_Exercise_
Within the entries below, find the portion that opens with the line containing "brown carton: 2 -> 1" and closes with the line containing "turquoise key: 6 -> 5". Retype that portion exactly and only.

_Record extracts_
============

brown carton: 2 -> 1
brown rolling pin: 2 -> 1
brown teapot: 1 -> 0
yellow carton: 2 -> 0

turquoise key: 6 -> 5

============

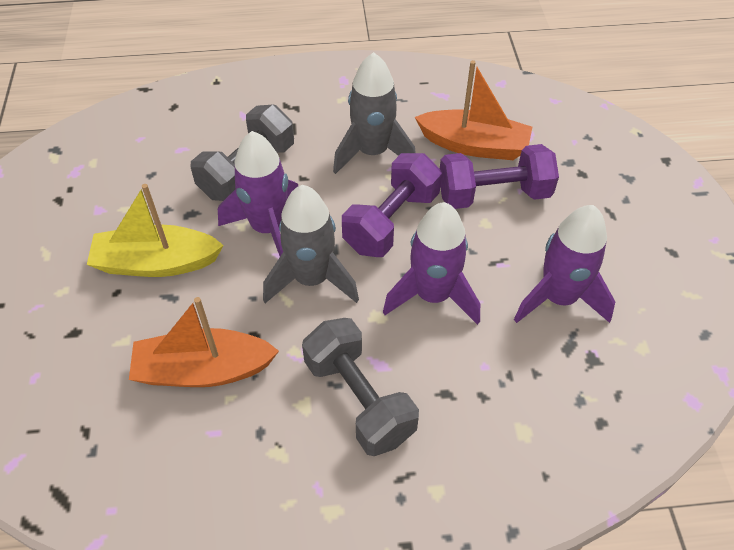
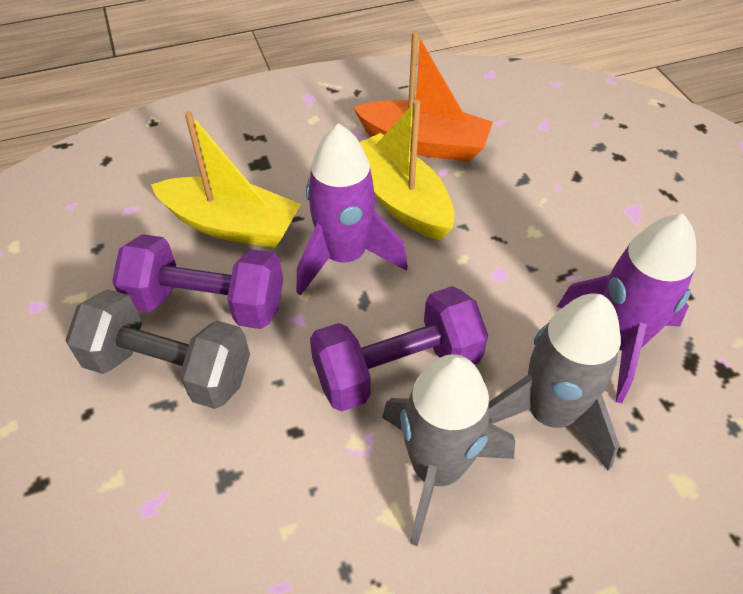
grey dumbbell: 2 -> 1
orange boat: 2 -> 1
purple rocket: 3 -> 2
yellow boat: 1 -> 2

============

_Result of this exercise_
brown carton: 2 -> 1
brown rolling pin: 2 -> 1
brown teapot: 1 -> 0
yellow carton: 2 -> 0

turquoise key: 6 -> 5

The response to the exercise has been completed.